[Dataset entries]
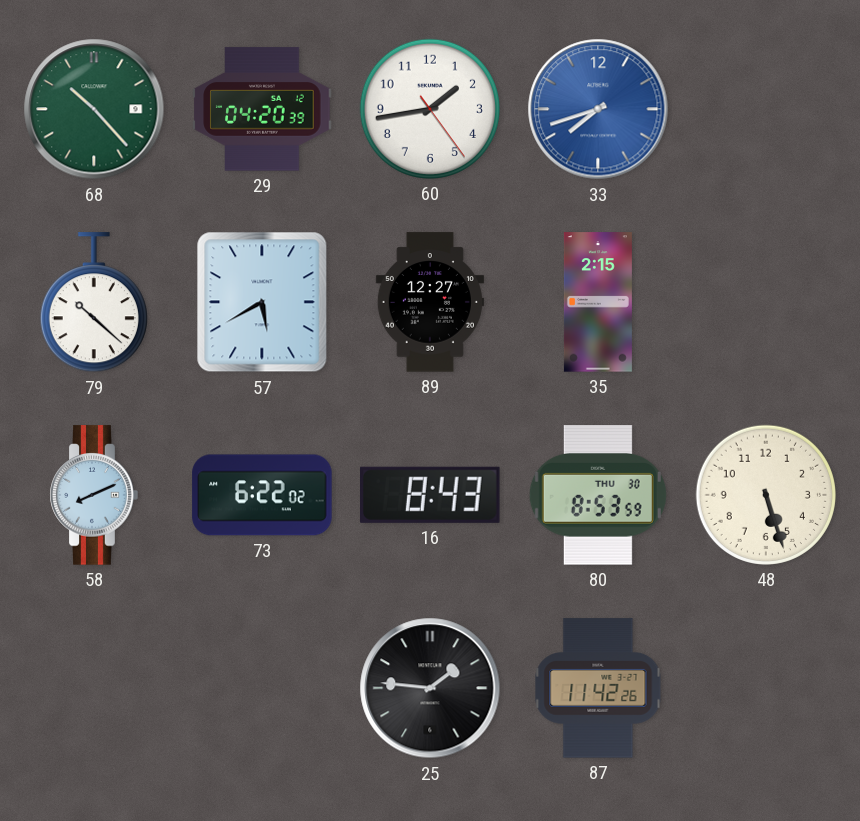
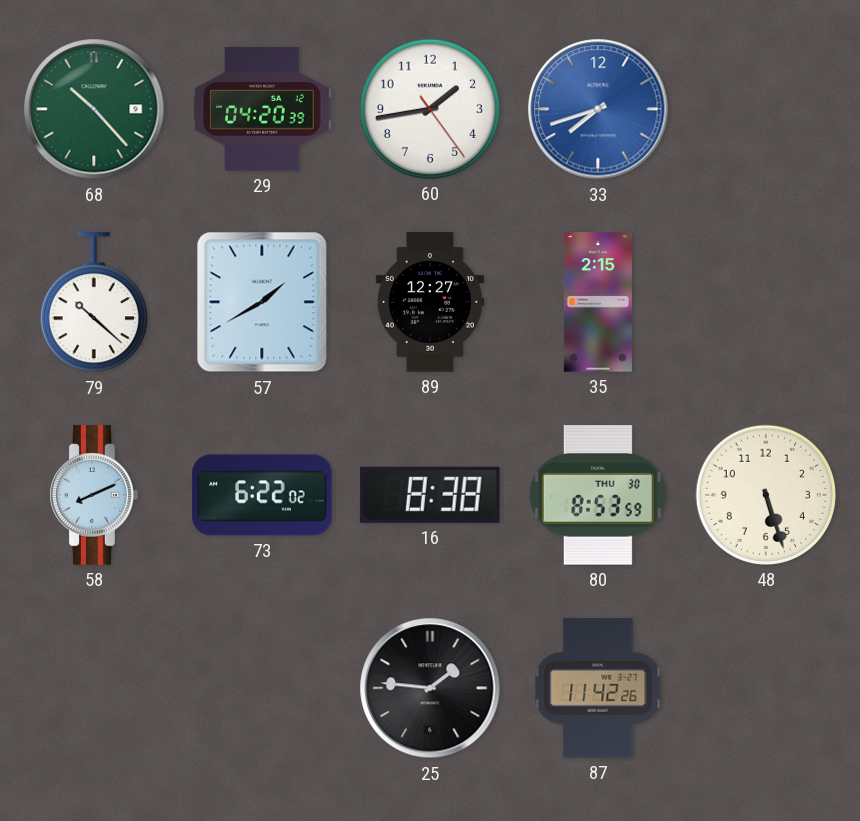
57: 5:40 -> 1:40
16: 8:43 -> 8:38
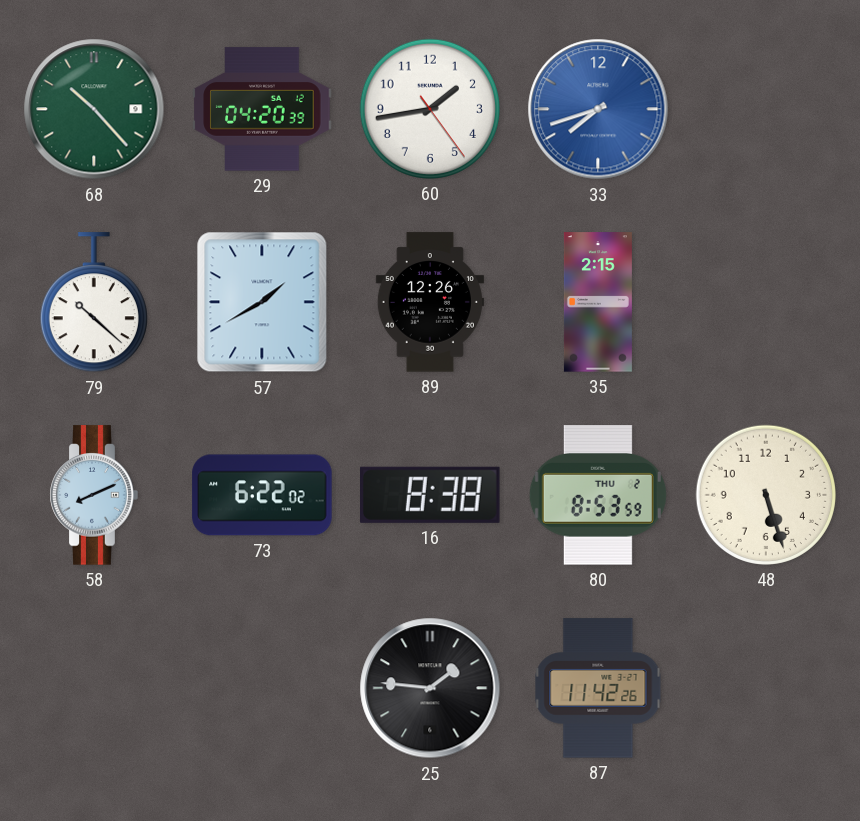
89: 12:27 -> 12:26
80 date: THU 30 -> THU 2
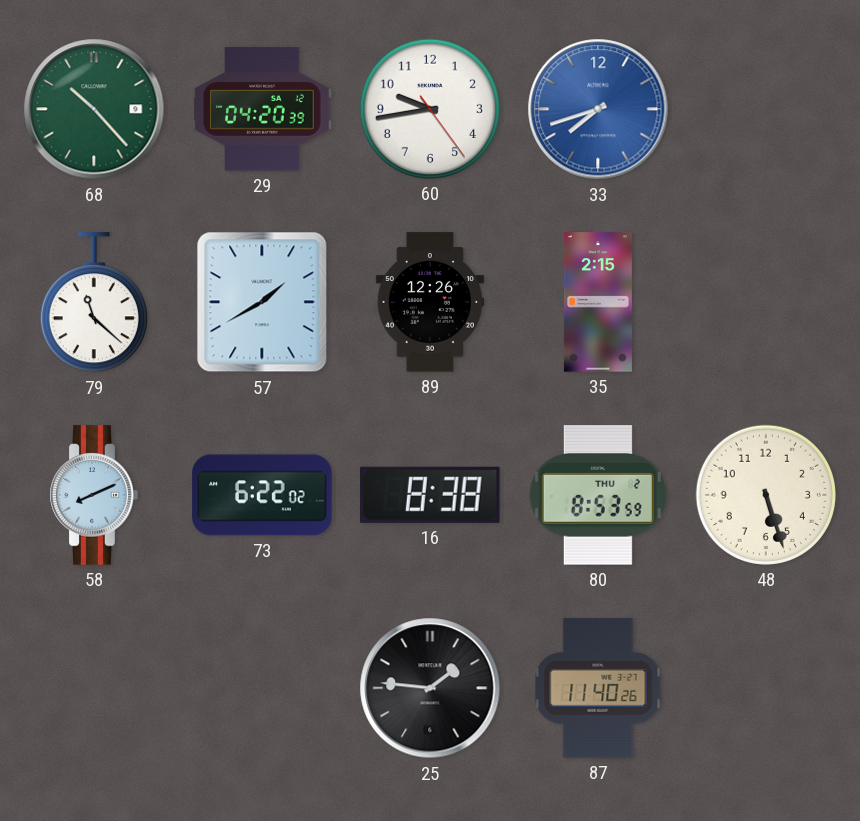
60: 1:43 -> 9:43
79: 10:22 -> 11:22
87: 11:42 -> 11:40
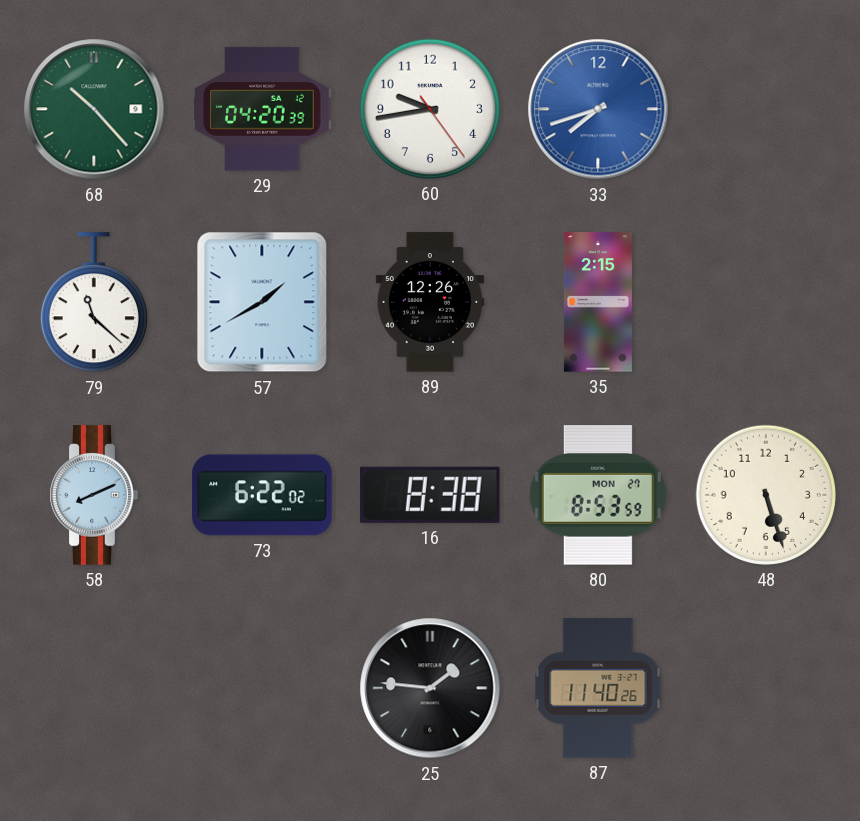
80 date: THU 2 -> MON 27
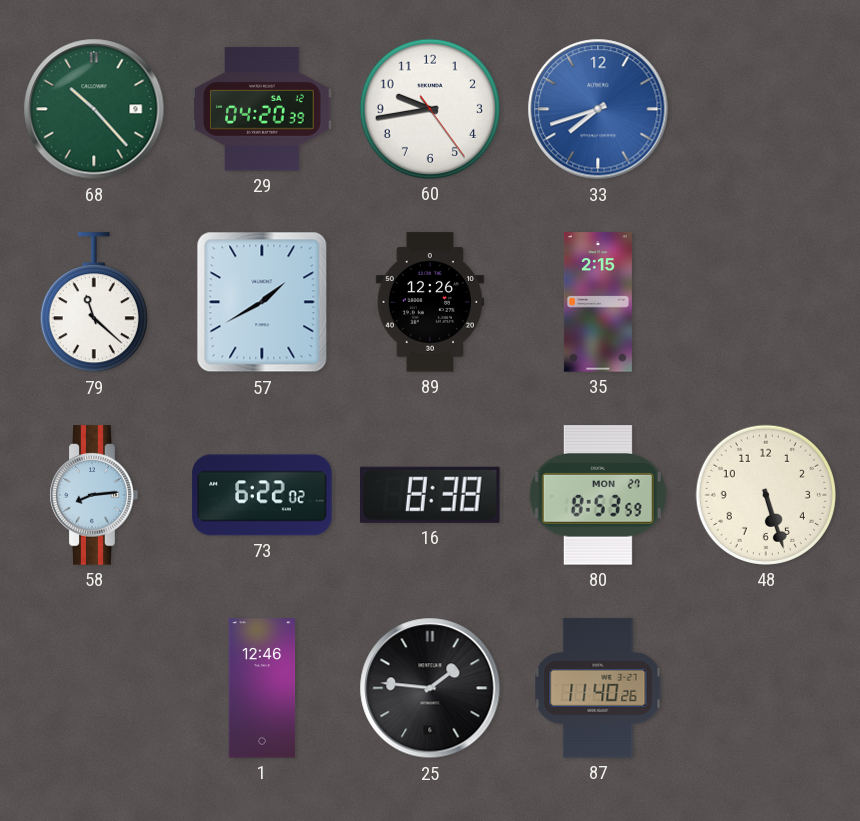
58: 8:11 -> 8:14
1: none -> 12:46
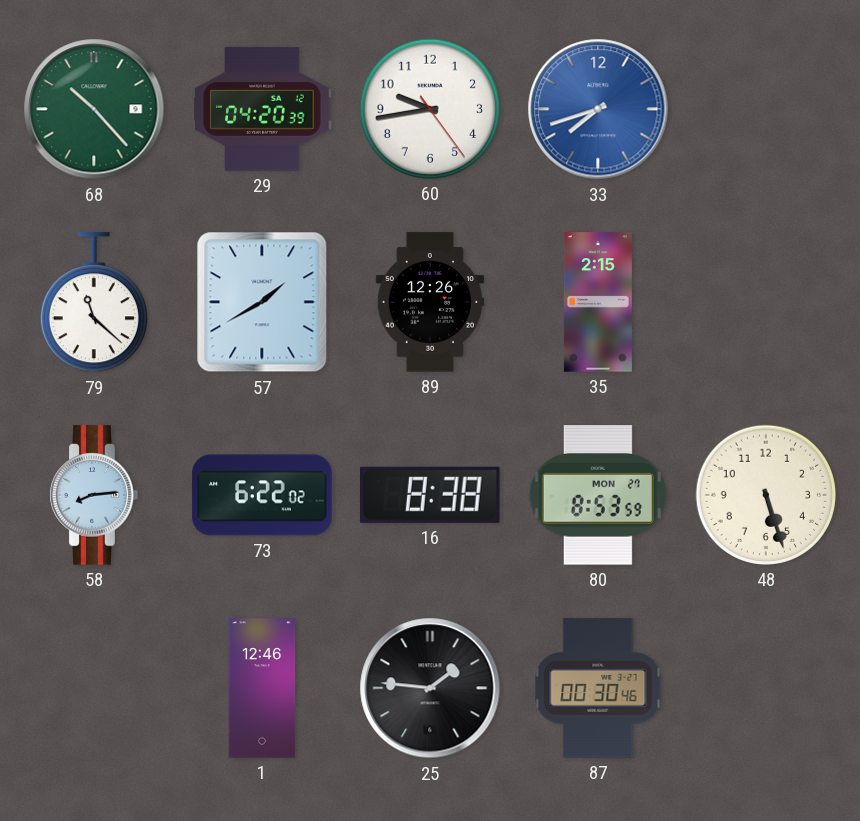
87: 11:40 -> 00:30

» TASK DIRECTIONS
Pull every line from the rows above that names a clock and how its time or date changed, and copy each one word for word. Leave the picture lines out.

» ANSWER TO THE EXERCISE
57: 5:40 -> 1:40
16: 8:43 -> 8:38
89: 12:27 -> 12:26
80 date: THU 30 -> THU 2
60: 1:43 -> 9:43
79: 10:22 -> 11:22
87: 11:42 -> 11:40
80 date: THU 2 -> MON 27
58: 8:11 -> 8:14
1: none -> 12:46
87: 11:40 -> 00:30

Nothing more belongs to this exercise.